• [Exercise materials]

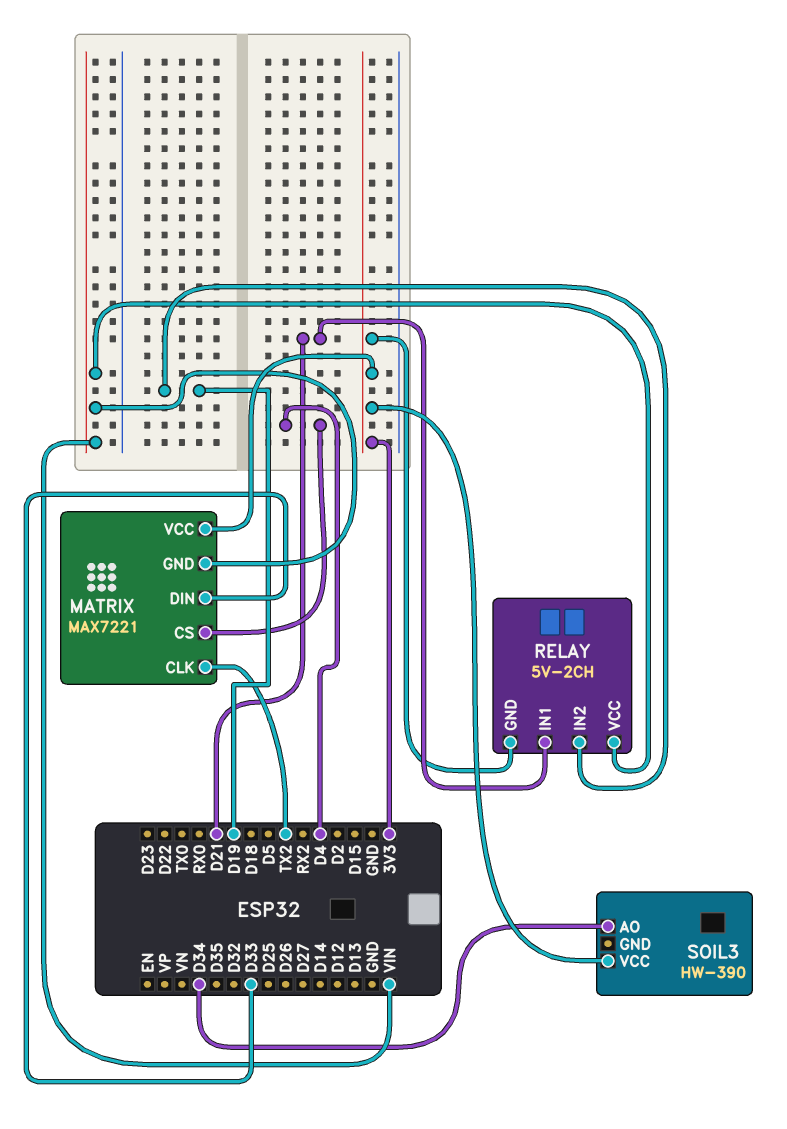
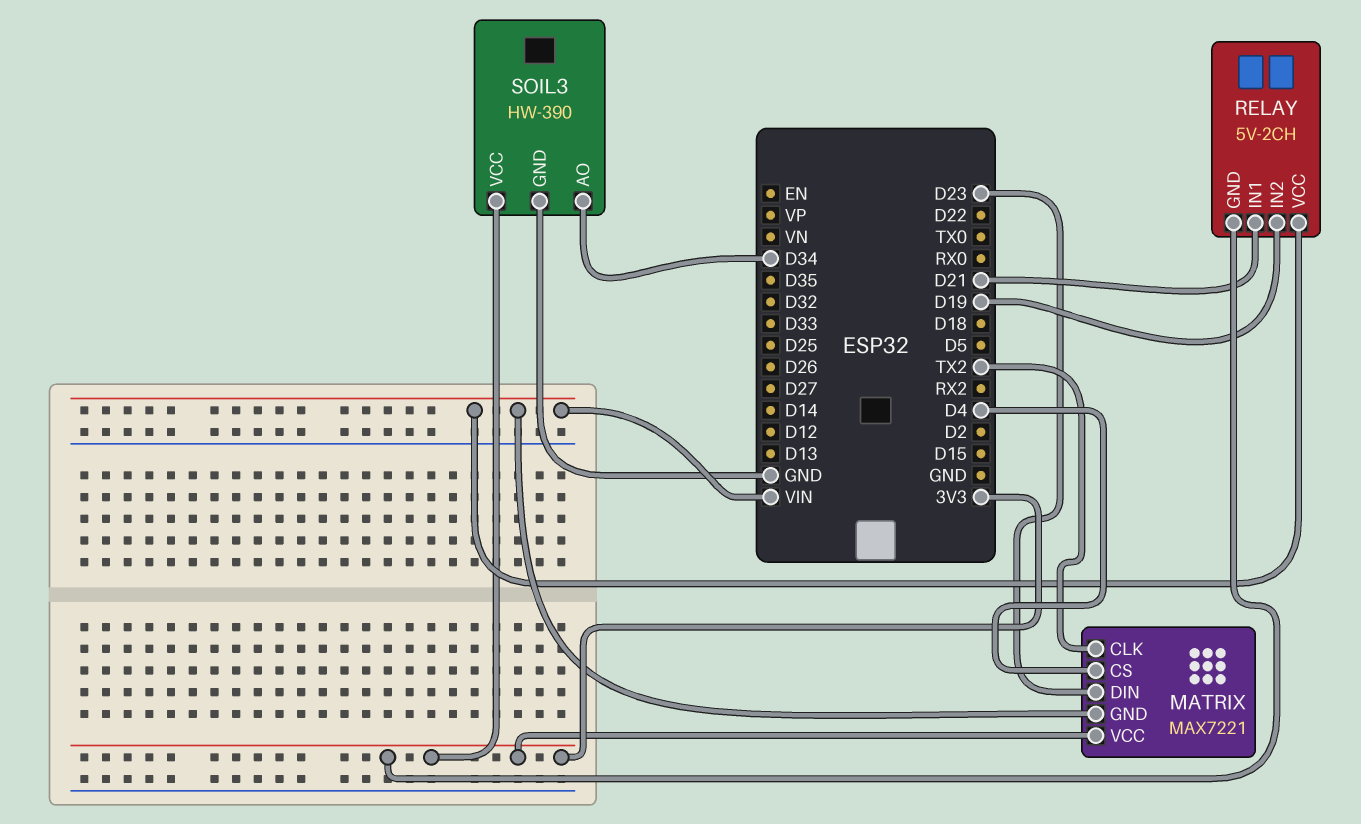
MATRIX pin DIN: D33 -> D23
SOIL3 pin GND: none -> GND

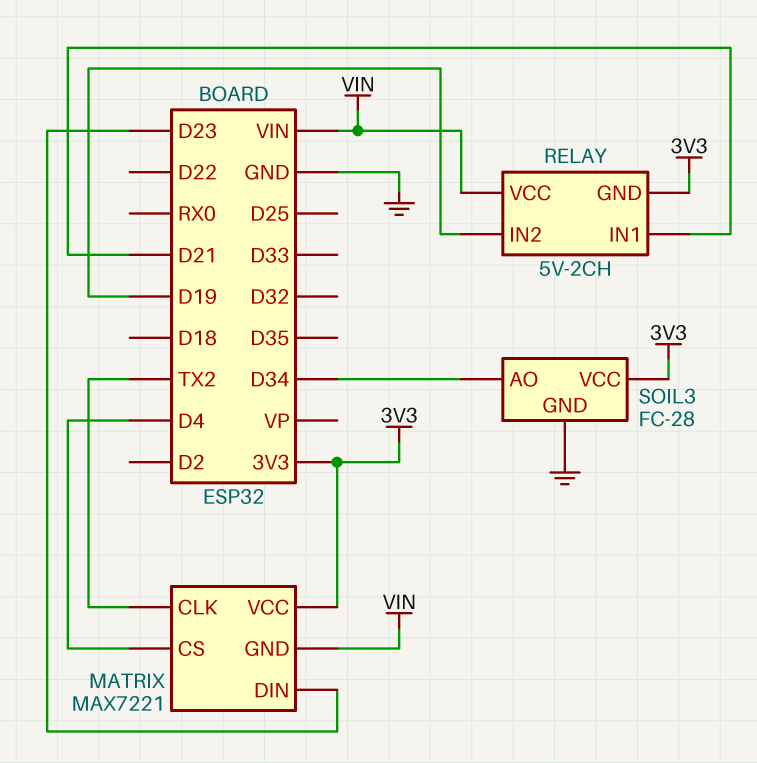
SOIL3: HW-390 -> FC-28

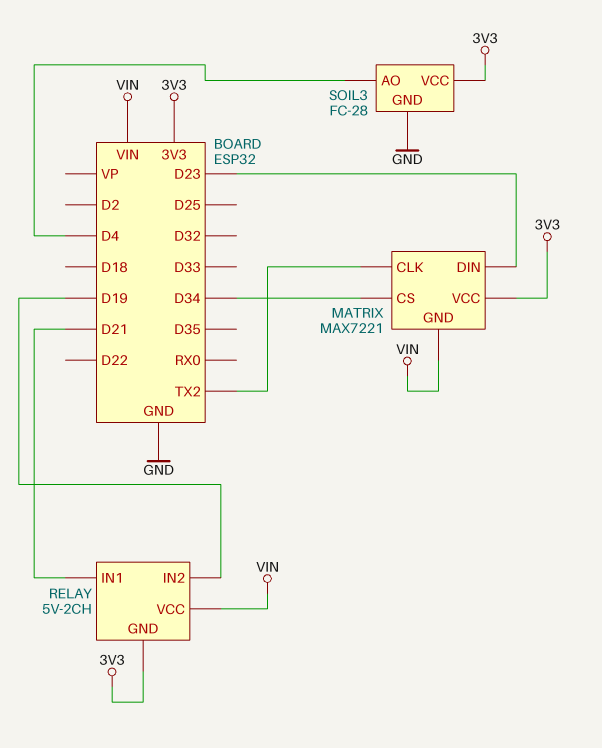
MATRIX pin CS: D4 -> D34
SOIL3 pin AO: D34 -> D4

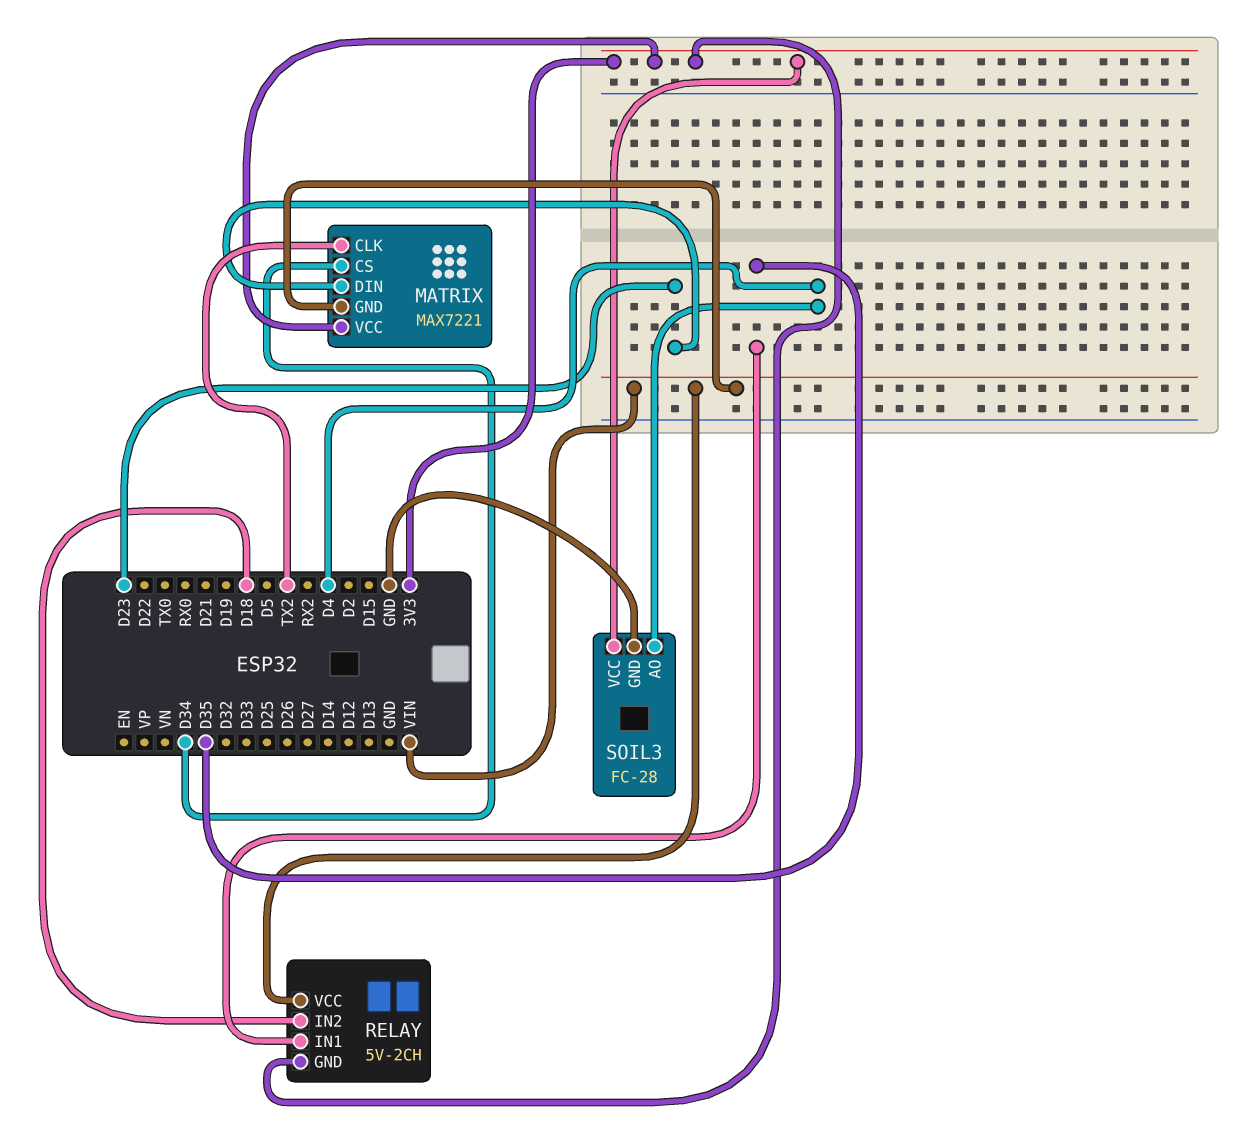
RELAY pin IN1: D21 -> D35
RELAY pin IN2: D19 -> D18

• [What needs to be done] Please go over the data above and tally every line holding "RELAY"; reply only with the count.

• [Result below] 2